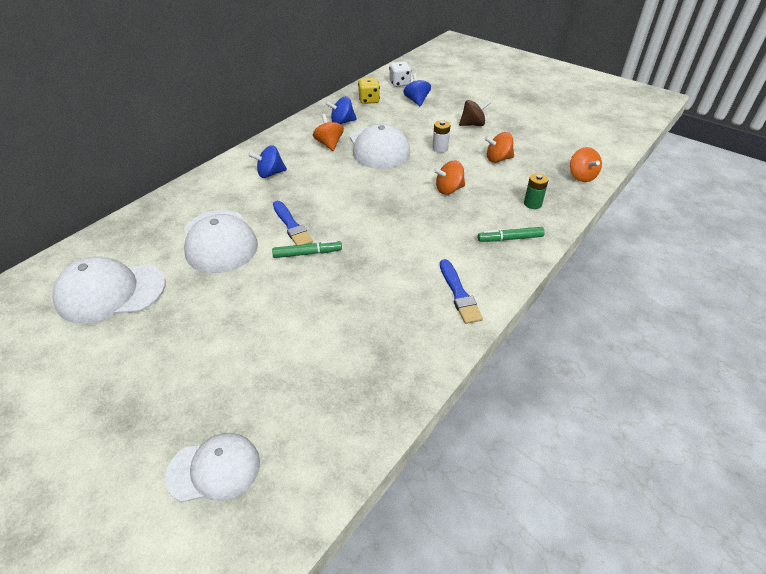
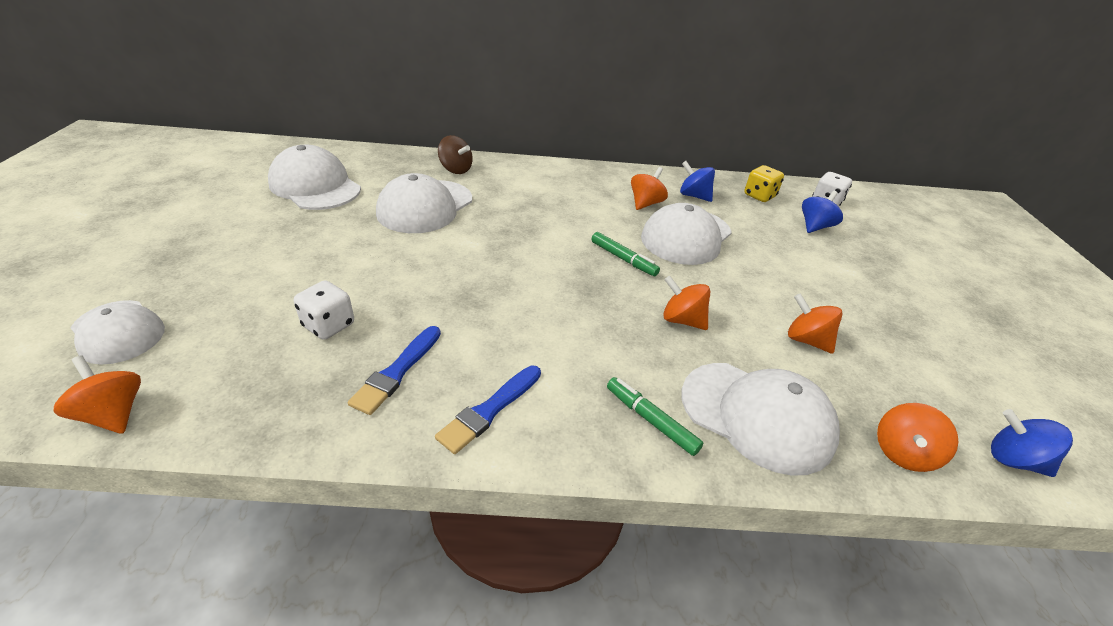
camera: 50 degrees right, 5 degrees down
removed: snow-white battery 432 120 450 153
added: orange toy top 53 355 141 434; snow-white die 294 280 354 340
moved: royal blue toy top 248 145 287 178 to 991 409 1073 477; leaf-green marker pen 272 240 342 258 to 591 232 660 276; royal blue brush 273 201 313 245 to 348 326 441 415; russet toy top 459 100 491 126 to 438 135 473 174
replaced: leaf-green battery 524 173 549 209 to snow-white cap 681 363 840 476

-*-

= EXERCISE DESCRIPTION =
An exact copy of every line above is needed, without the images.

= WRITTEN SOLUTION =
camera: 50 degrees right, 5 degrees down
removed: snow-white battery 432 120 450 153
added: orange toy top 53 355 141 434; snow-white die 294 280 354 340
moved: royal blue toy top 248 145 287 178 to 991 409 1073 477; leaf-green marker pen 272 240 342 258 to 591 232 660 276; royal blue brush 273 201 313 245 to 348 326 441 415; russet toy top 459 100 491 126 to 438 135 473 174
replaced: leaf-green battery 524 173 549 209 to snow-white cap 681 363 840 476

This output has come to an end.